REQUEST: Show every line in the rows below that contains the string "kern". Case counts.

EXTRACTED INFORMATION:
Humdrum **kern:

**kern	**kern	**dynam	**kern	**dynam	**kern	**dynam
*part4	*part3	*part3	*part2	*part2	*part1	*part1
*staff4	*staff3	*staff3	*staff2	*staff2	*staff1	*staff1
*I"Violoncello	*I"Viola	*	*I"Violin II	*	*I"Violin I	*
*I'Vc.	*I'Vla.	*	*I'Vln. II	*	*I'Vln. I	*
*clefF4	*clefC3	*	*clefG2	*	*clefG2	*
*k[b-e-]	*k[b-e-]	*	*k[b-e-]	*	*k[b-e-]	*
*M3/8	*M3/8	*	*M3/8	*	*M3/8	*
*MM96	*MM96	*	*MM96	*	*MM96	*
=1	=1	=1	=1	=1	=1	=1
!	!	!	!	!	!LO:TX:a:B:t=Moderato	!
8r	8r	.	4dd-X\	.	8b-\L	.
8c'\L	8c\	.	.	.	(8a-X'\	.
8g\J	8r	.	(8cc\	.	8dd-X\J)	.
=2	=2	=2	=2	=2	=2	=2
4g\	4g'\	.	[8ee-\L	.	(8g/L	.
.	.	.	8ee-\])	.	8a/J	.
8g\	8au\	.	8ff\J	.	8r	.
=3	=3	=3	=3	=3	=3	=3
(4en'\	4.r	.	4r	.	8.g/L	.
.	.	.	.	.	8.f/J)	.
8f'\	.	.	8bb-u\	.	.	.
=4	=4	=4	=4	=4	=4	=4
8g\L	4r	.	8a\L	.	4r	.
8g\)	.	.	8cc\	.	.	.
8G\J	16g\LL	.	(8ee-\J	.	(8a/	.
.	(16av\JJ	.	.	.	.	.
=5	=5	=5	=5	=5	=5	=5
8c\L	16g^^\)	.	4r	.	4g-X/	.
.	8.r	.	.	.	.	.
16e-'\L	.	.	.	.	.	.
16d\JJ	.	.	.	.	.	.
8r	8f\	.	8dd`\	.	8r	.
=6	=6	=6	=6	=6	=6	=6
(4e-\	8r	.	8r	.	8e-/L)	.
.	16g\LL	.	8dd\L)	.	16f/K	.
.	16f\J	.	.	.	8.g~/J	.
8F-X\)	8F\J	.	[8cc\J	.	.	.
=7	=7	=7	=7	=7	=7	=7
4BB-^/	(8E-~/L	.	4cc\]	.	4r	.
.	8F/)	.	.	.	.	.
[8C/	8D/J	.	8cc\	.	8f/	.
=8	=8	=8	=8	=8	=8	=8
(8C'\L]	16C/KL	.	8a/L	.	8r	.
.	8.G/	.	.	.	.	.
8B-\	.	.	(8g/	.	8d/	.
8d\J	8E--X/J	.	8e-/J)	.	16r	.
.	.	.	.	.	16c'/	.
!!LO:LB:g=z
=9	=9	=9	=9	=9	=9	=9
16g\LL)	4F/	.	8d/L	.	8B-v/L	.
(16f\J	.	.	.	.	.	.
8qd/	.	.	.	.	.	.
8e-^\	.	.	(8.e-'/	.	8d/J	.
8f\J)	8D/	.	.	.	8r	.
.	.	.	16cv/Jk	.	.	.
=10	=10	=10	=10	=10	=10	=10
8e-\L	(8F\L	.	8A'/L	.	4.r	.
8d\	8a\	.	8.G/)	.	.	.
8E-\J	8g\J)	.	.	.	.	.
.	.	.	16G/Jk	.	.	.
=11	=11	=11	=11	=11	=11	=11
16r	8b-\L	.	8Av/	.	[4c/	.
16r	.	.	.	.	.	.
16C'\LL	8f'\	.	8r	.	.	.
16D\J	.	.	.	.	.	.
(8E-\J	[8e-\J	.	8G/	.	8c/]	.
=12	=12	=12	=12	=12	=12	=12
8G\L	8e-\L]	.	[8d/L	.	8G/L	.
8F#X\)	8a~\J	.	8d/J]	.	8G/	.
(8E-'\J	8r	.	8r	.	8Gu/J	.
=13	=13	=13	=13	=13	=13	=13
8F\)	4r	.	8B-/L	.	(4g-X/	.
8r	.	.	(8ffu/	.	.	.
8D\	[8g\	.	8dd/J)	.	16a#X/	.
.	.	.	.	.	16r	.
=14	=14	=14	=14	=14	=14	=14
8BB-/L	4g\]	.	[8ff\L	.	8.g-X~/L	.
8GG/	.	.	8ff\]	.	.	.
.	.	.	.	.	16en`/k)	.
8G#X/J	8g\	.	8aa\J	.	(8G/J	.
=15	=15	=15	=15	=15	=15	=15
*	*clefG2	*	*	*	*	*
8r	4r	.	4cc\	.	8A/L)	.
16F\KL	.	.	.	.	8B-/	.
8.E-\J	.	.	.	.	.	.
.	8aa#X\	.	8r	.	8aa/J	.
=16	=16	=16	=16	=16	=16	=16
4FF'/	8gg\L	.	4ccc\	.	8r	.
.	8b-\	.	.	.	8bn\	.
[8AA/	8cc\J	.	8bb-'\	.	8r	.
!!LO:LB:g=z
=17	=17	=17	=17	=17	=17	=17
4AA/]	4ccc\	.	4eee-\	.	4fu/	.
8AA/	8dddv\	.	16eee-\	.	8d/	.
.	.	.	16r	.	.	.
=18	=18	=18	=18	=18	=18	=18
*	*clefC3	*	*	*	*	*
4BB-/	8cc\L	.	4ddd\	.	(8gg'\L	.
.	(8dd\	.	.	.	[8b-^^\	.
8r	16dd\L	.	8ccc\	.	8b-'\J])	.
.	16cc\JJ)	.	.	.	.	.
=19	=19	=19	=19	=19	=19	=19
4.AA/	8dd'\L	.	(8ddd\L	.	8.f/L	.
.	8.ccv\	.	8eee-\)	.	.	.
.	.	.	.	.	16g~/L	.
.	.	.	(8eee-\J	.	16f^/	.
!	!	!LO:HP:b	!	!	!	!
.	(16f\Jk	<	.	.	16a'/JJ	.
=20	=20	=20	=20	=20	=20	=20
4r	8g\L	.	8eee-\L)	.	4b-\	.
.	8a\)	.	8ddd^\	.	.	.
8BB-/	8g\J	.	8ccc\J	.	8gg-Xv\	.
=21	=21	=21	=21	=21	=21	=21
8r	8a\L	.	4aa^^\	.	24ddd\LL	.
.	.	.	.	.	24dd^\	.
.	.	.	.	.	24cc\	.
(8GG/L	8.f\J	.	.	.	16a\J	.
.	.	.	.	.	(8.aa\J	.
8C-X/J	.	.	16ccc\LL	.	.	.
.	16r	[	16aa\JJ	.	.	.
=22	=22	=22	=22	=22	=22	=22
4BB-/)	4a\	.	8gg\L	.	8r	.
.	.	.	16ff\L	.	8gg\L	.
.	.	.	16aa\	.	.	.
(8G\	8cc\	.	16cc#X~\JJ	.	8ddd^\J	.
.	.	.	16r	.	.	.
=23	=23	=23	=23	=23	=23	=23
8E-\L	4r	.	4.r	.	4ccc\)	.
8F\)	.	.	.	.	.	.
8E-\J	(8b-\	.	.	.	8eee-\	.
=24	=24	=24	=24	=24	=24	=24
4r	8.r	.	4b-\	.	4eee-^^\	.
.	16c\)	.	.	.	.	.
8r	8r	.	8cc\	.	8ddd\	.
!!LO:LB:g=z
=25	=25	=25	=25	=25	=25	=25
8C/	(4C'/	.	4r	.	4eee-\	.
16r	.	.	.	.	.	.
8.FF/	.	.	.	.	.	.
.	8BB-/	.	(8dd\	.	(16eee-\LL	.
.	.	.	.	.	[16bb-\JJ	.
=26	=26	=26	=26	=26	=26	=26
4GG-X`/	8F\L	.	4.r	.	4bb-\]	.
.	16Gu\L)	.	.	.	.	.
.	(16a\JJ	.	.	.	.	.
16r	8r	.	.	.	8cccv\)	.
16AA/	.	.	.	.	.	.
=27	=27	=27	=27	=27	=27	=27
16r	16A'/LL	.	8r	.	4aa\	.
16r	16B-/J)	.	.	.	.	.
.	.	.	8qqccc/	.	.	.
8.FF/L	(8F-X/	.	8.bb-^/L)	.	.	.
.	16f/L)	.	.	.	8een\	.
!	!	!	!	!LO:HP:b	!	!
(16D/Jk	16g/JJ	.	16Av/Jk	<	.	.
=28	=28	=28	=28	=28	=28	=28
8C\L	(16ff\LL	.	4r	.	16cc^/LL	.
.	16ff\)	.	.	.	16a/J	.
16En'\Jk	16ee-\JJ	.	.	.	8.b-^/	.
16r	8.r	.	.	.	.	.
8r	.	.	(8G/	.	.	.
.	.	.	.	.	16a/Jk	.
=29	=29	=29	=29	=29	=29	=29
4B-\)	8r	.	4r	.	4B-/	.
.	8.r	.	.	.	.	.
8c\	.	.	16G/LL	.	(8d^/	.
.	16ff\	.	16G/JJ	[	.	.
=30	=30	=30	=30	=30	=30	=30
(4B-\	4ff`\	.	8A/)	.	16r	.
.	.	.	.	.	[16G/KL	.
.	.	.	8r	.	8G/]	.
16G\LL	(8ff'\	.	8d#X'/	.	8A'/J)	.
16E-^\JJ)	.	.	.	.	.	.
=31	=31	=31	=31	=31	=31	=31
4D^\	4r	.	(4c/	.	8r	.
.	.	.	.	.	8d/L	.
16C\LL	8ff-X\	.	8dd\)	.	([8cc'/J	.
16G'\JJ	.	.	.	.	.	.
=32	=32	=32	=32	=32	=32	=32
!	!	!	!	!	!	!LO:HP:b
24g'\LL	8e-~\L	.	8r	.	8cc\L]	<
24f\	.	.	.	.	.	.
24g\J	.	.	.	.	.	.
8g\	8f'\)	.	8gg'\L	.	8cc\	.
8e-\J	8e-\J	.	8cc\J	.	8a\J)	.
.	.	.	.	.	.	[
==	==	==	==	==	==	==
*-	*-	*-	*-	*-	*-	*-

ANSWER TO THIS TASK:
Humdrum **kern:
**kern	**kern	**dynam	**kern	**dynam	**kern	**dynam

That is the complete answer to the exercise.